Pull out of the data below the stretch of lines bounded by the one containing "brown semicircle: (191, 261)" and the one containing "purple trapezoid: (202, 579)", both bounds included, unchanged.

===== Record excerpts =====

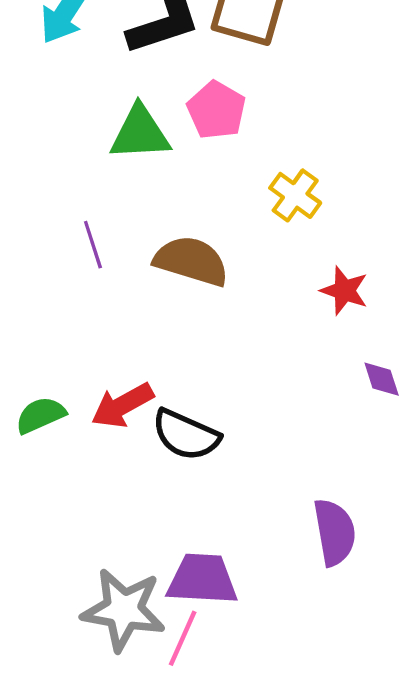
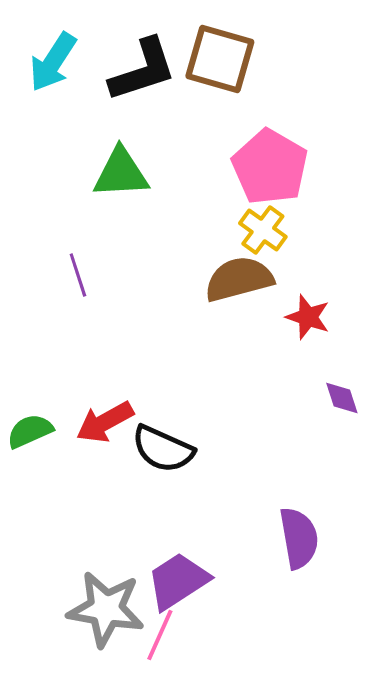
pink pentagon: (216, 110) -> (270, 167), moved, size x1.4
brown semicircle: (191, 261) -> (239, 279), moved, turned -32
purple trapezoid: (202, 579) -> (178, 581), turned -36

=====
===== Record excerpts =====

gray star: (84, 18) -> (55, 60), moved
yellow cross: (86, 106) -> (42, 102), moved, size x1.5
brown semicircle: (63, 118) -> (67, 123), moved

=====

Output of the exercise »
brown semicircle: (191, 261) -> (239, 279), moved, turned -32
purple trapezoid: (202, 579) -> (178, 581), turned -36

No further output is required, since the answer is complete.